Source data
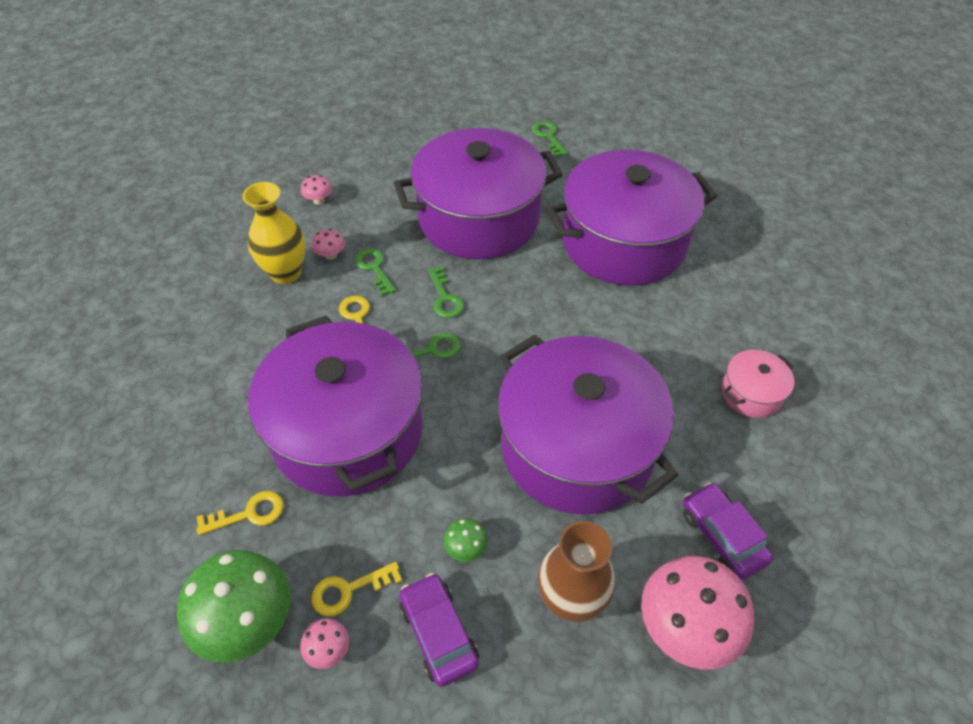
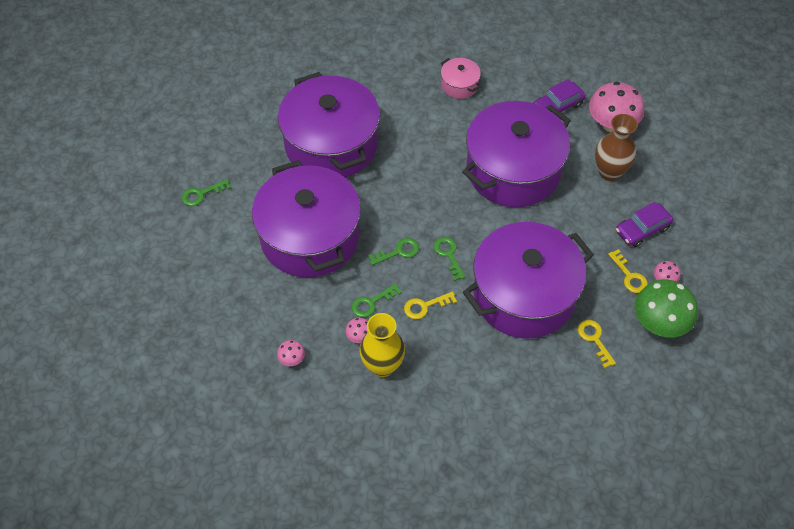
camera: 95 degrees left, 5 degrees up
green mushroom [443,518,488,562] -> none

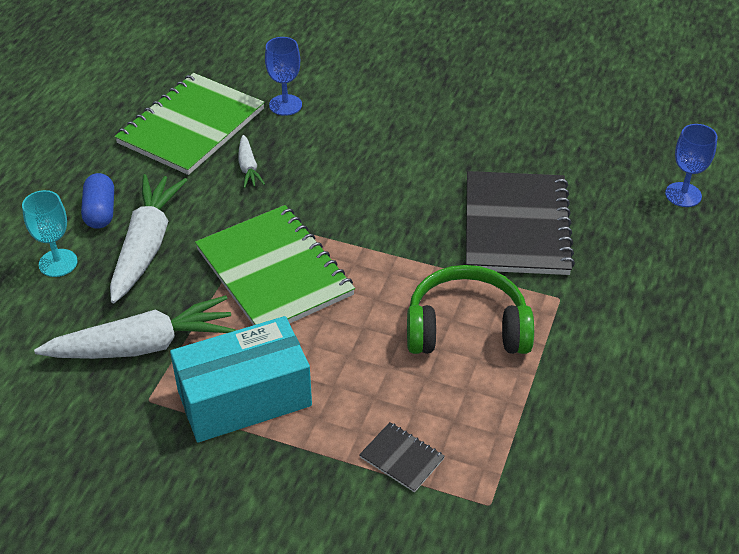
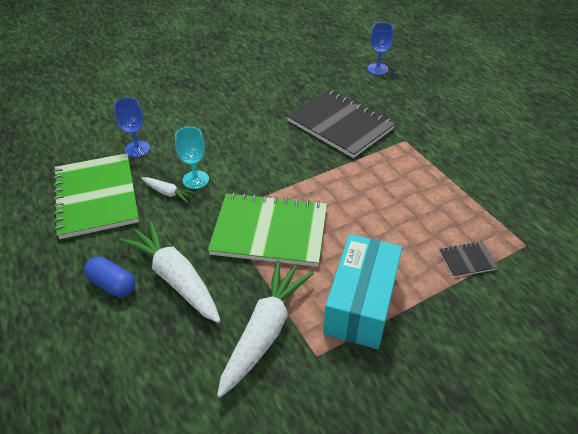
camera: 50 degrees left, 0 degrees up
turquoise goblet [22,190,78,277] -> turquoise goblet moved to [175,127,209,189]
green headphones [407,265,534,354] -> none

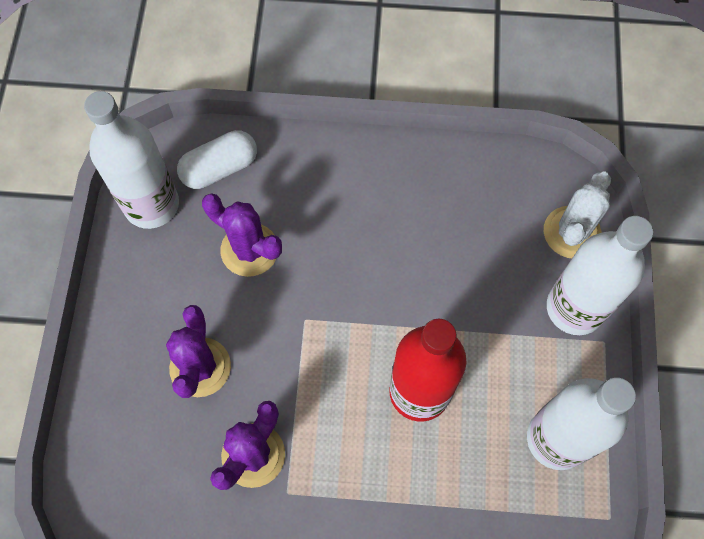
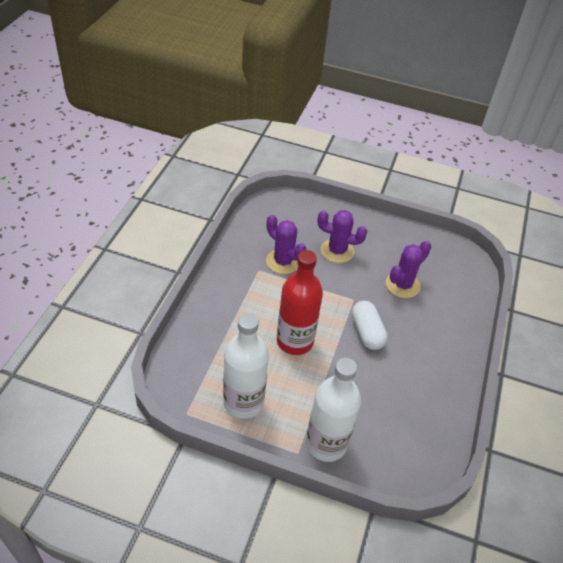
camera: 100 degrees right, 20 degrees down
white bottle [84,91,179,229] -> none
white capsule [177,130,257,189] -> white capsule moved to [352,301,388,350]
white cactus [544,171,611,258] -> none

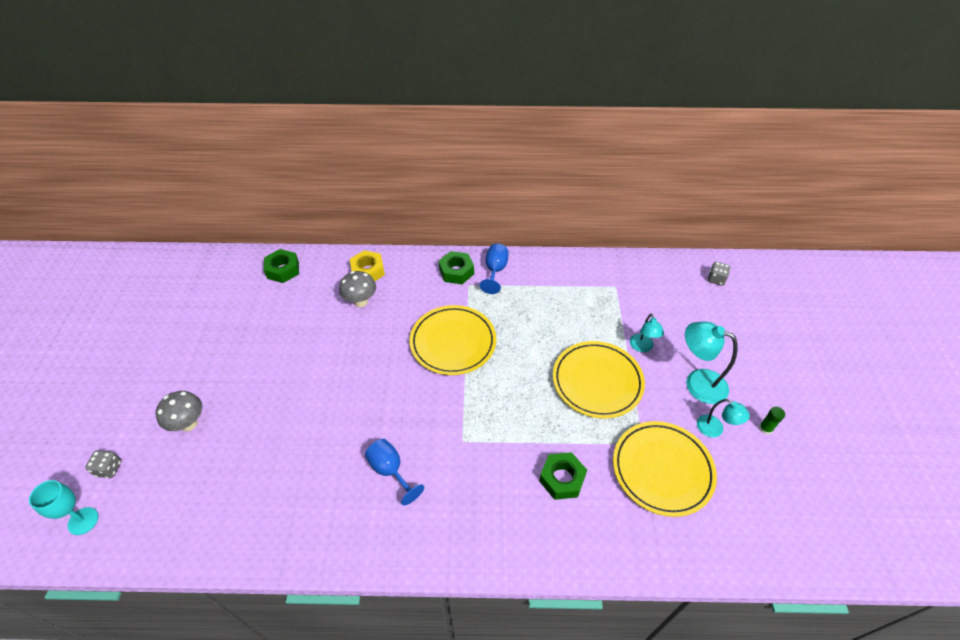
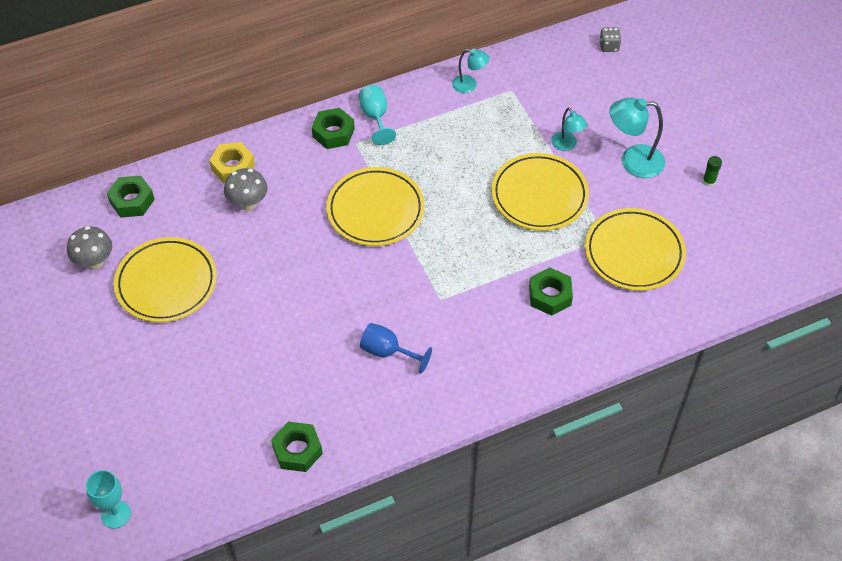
camera: 25 degrees left, 5 degrees up
grey dice [85,450,121,478] -> none
grey mushroom [156,391,202,431] -> grey mushroom moved to [67,226,112,270]
blue goblet [480,244,509,294] -> turquoise goblet [359,85,396,145]
turquoise lamp [697,399,750,438] -> turquoise lamp moved to [452,49,490,93]
none -> yellow plate [114,237,217,322]
none -> green nut [271,422,323,472]

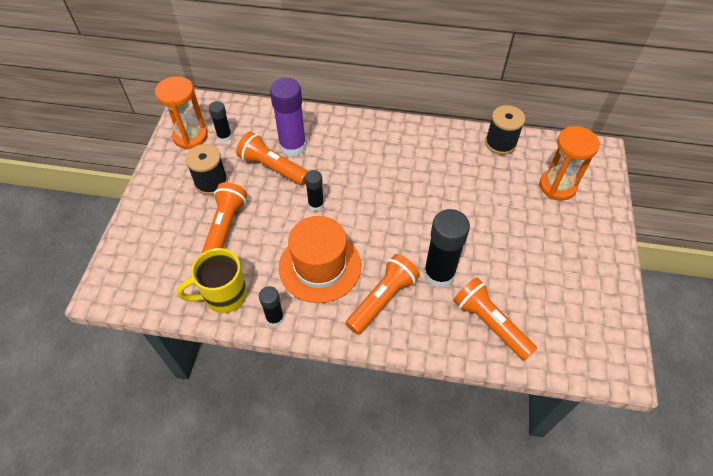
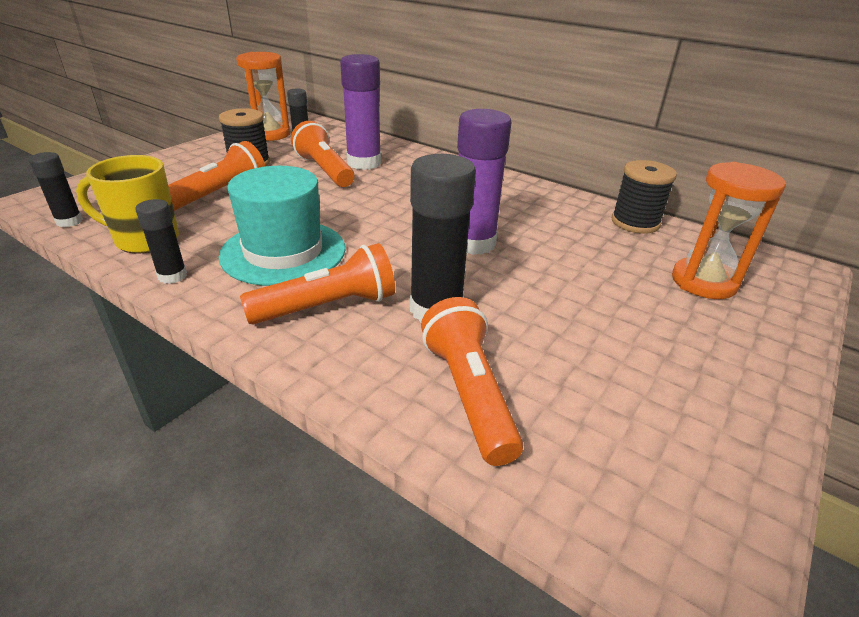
camera: 25 degrees right, 20 degrees down
orange hat [279,216,361,303] -> turquoise hat [218,166,346,286]
black glue stick [305,170,324,211] -> black glue stick moved to [29,152,83,227]
none -> purple glue stick [457,109,511,255]

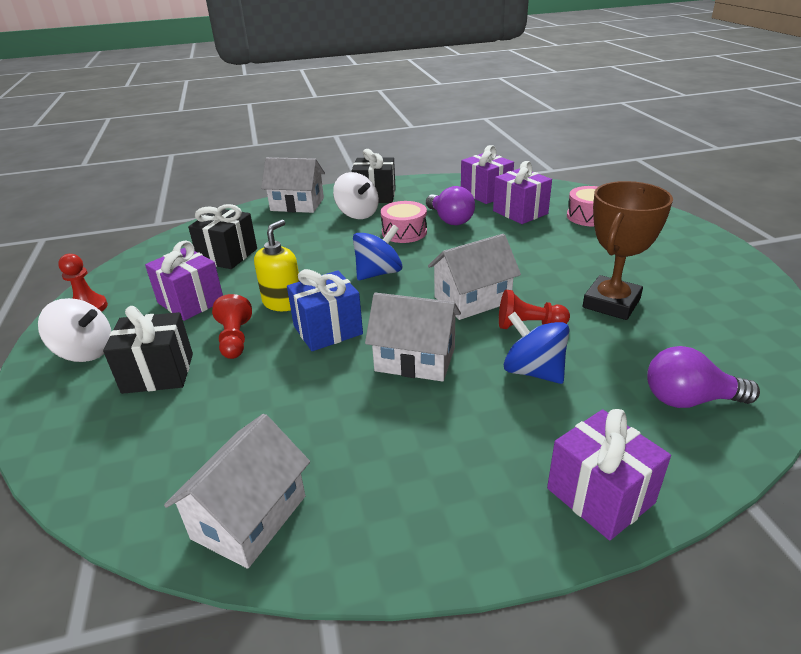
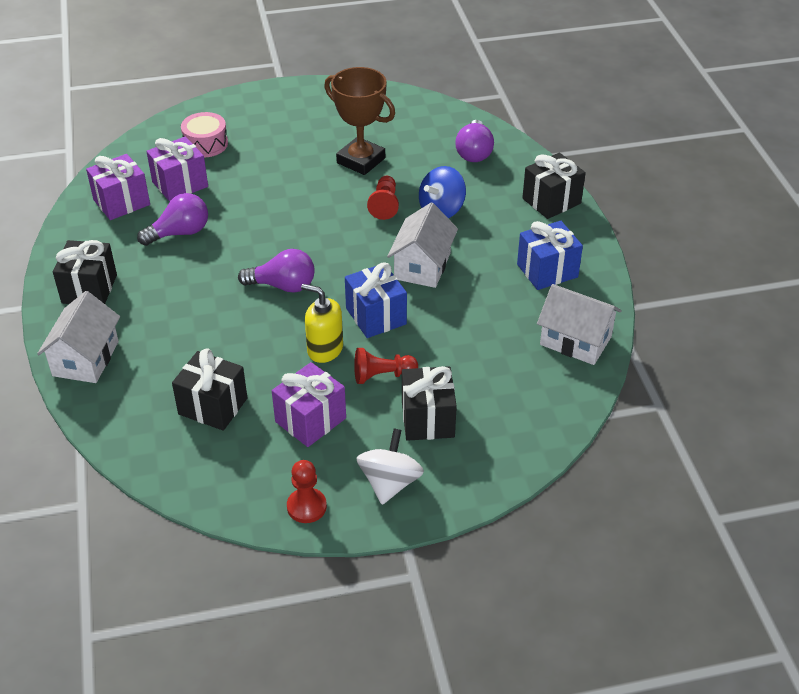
camera: 90 degrees left, 10 degrees up
white spinning top [333,172,379,219] -> none
blue spinning top [353,225,402,280] -> purple light bulb [238,249,315,293]
pink drum [381,201,427,243] -> none
white house [428,234,521,320] -> none
purple gift [547,409,671,540] -> black gift [522,153,586,219]
none -> blue gift [517,221,583,290]

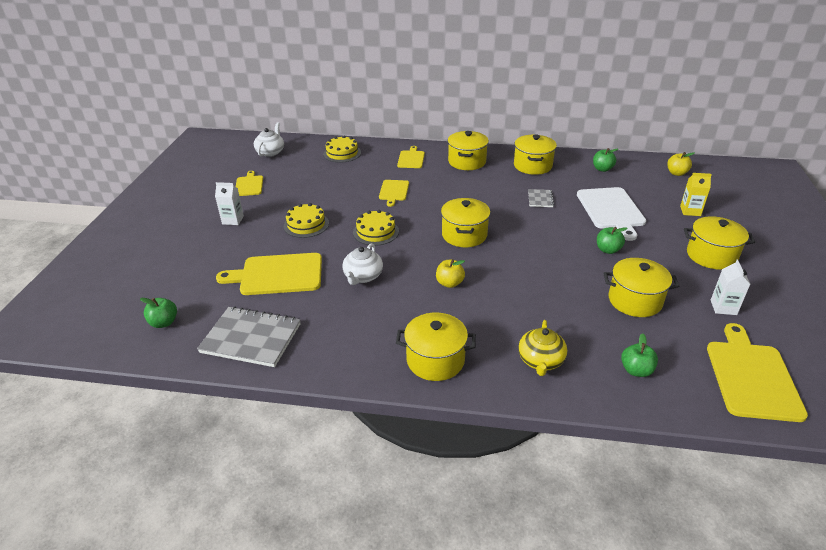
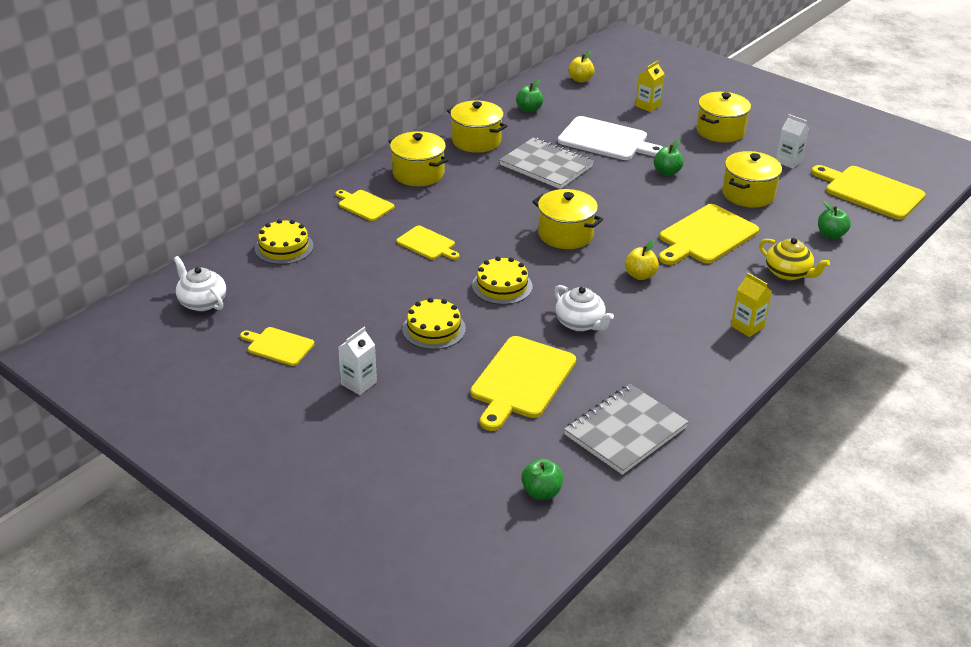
camera: 60 degrees left, 0 degrees up
yellow pot [396,313,476,381] -> yellow carton [731,273,772,337]
grey notebook [528,189,554,207] -> grey notebook [499,137,594,189], size x2.04
none -> yellow cutting board [659,204,759,265]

*WORK INSTRUCTIONS*
Produce exactly the lines from the one containing "camera: 60 degrees left, 0 degrees up" through the final line of the records above, both included, and no others.

*SOLUTION TO THE PROBLEM*
camera: 60 degrees left, 0 degrees up
yellow pot [396,313,476,381] -> yellow carton [731,273,772,337]
grey notebook [528,189,554,207] -> grey notebook [499,137,594,189], size x2.04
none -> yellow cutting board [659,204,759,265]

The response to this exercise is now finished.